__Prompt__. With the pictures omitted, print exactly the lines below, from the one containing "gray semicircle: (205, 43)" through the one containing "pink L-shape: (174, 225)", and nothing else.

BEGIN

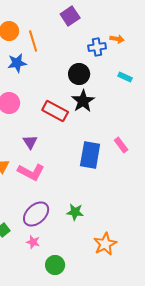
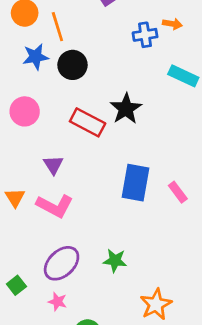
black circle: (79, 74) -> (73, 65), moved
cyan rectangle: (125, 77) -> (183, 76), size x1.5
pink rectangle: (121, 145) -> (178, 192), moved

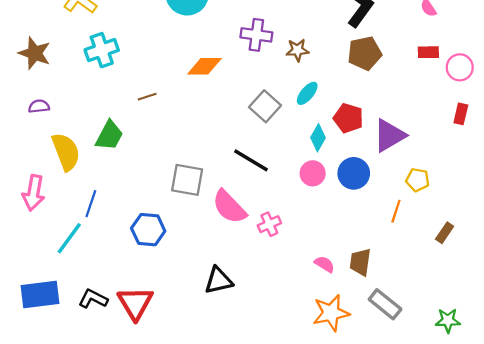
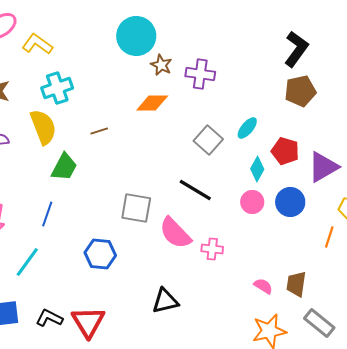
brown star: (297, 50) -> (161, 65), moved, turned 30
yellow semicircle: (66, 152) -> (43, 127), moved
blue line: (91, 204) -> (47, 214), moved
pink cross: (269, 224) -> (212, 249), turned 30

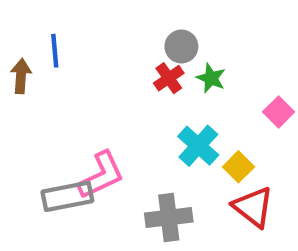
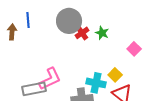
gray circle: (181, 46) -> (69, 21), moved, size x1.6
cyan cross: (198, 146) -> (96, 83), moved, turned -30

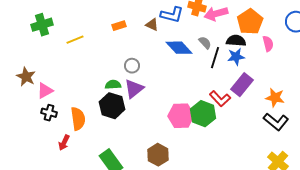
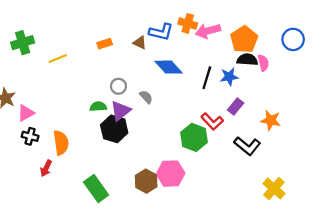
black semicircle: (236, 41) -> (247, 60), moved
gray semicircle: (205, 43) -> (146, 97), moved
purple rectangle: (242, 85) -> (236, 107), size x0.7
black hexagon: (112, 106) -> (114, 129), moved
pink hexagon: (181, 116) -> (171, 174), moved
black L-shape: (276, 122) -> (247, 146), moved

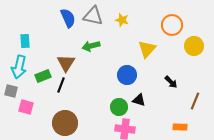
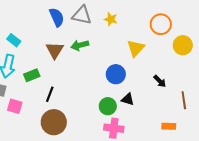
cyan rectangle: (25, 41) -> (14, 40), turned -48
brown triangle: (66, 63) -> (55, 50), moved
black line: (61, 85) -> (50, 94), moved
brown line: (195, 101) -> (184, 100), turned -30

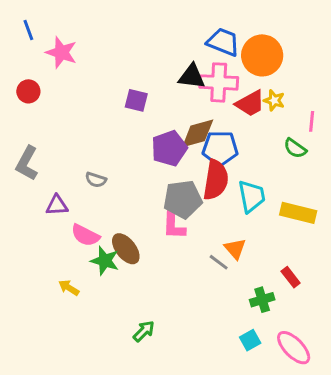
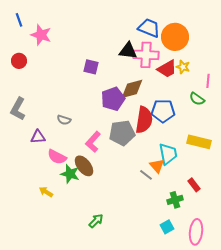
blue pentagon: (220, 148) -> (163, 111), moved
cyan trapezoid: (252, 196) -> (168, 154), moved
pink L-shape: (174, 225) -> (93, 142), moved, turned 40
pink ellipse: (294, 348) -> (196, 232), turned 50

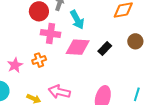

END

__Task output__.
gray semicircle: (205, 43) -> (146, 97), moved
purple rectangle: (242, 85) -> (236, 107), size x0.7
black hexagon: (112, 106) -> (114, 129), moved
pink hexagon: (181, 116) -> (171, 174), moved
black L-shape: (276, 122) -> (247, 146), moved

cyan rectangle: (25, 41) -> (14, 40), turned -48
brown triangle: (66, 63) -> (55, 50), moved
black line: (61, 85) -> (50, 94), moved
brown line: (195, 101) -> (184, 100), turned -30

blue pentagon: (220, 148) -> (163, 111), moved
cyan trapezoid: (252, 196) -> (168, 154), moved
pink L-shape: (174, 225) -> (93, 142), moved, turned 40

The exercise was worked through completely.